● **Problem requirements**
Please retype every entry as written, and keep the pictures out.

-------- Data supplied --------

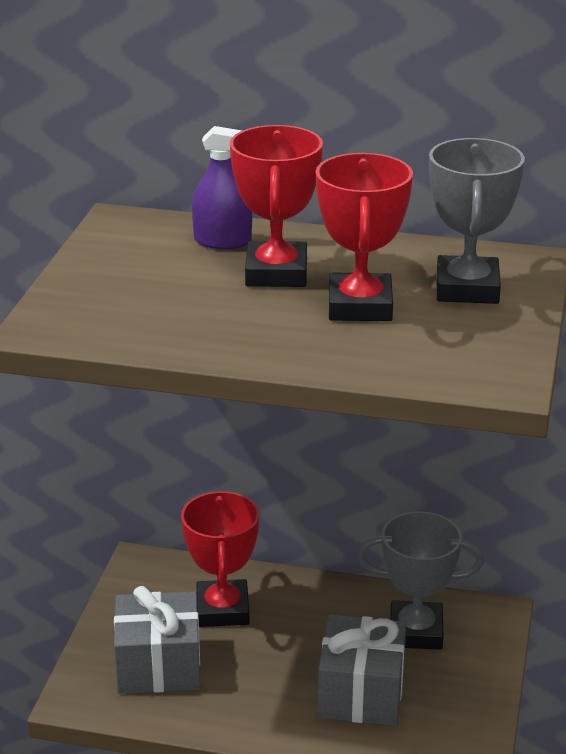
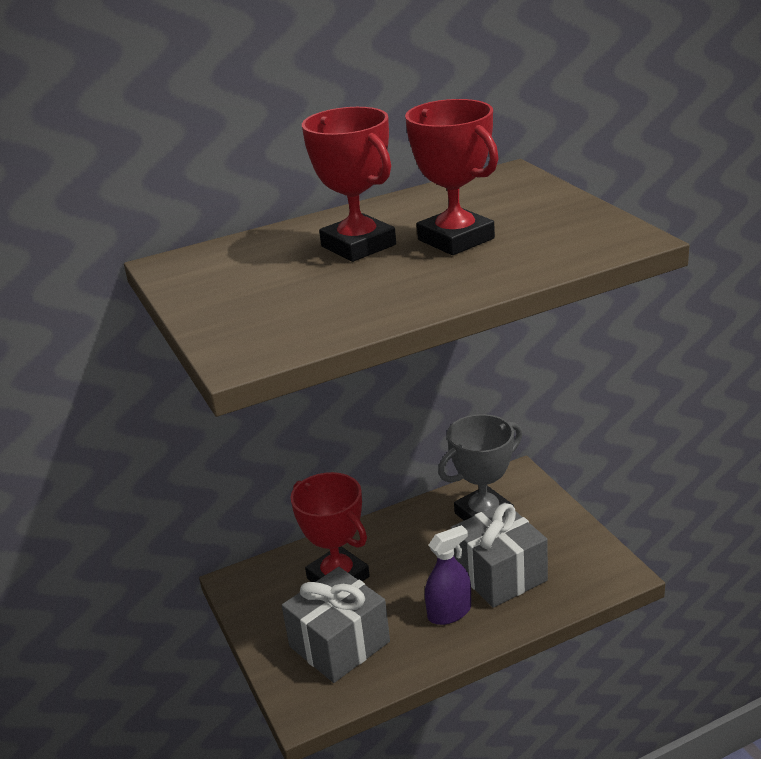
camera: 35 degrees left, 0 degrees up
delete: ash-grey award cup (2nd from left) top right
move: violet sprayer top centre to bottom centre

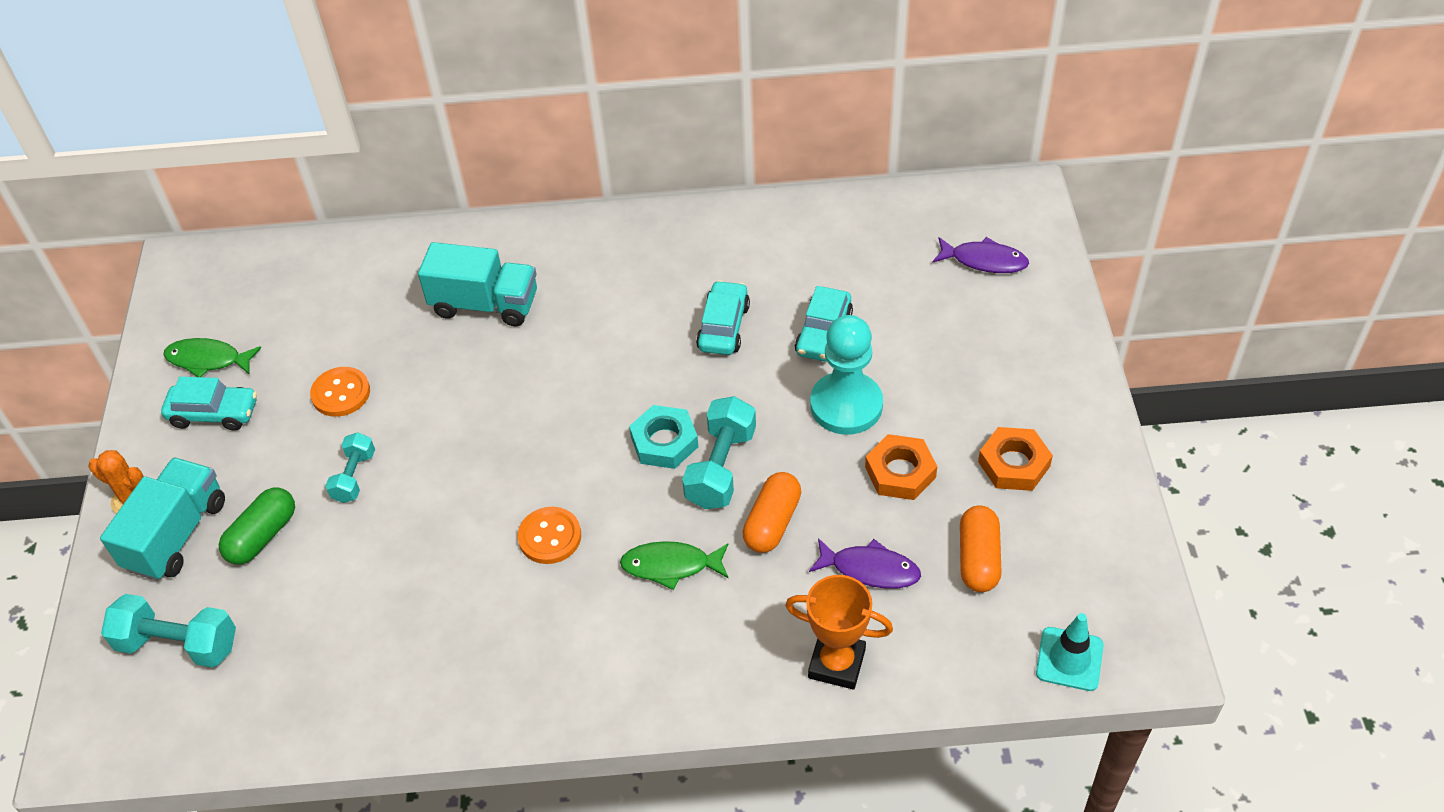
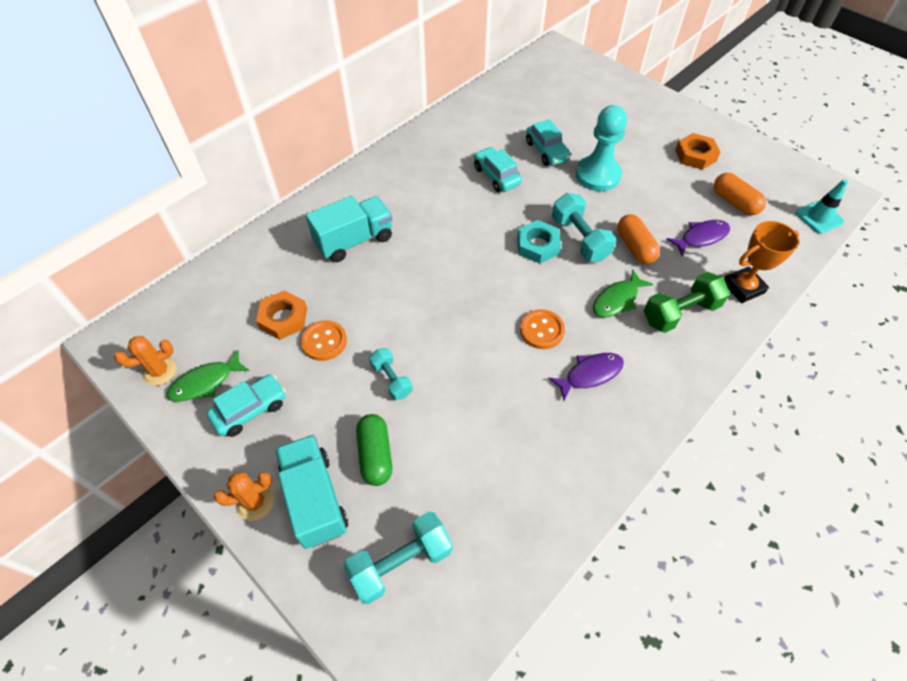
camera: 45 degrees left, 5 degrees up
insert: bright orange cactus (1st from left) middle left; green free weight middle right
move: bright orange nut (1st from left) centre to middle left; violet fish figure (2nd from left in the first image) top right to violet fish figure (1st from left) centre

--------

● **Result of the exercise**
camera: 35 degrees left, 0 degrees up
delete: ash-grey award cup (2nd from left) top right
move: violet sprayer top centre to bottom centre

camera: 45 degrees left, 5 degrees up
insert: bright orange cactus (1st from left) middle left; green free weight middle right
move: bright orange nut (1st from left) centre to middle left; violet fish figure (2nd from left in the first image) top right to violet fish figure (1st from left) centre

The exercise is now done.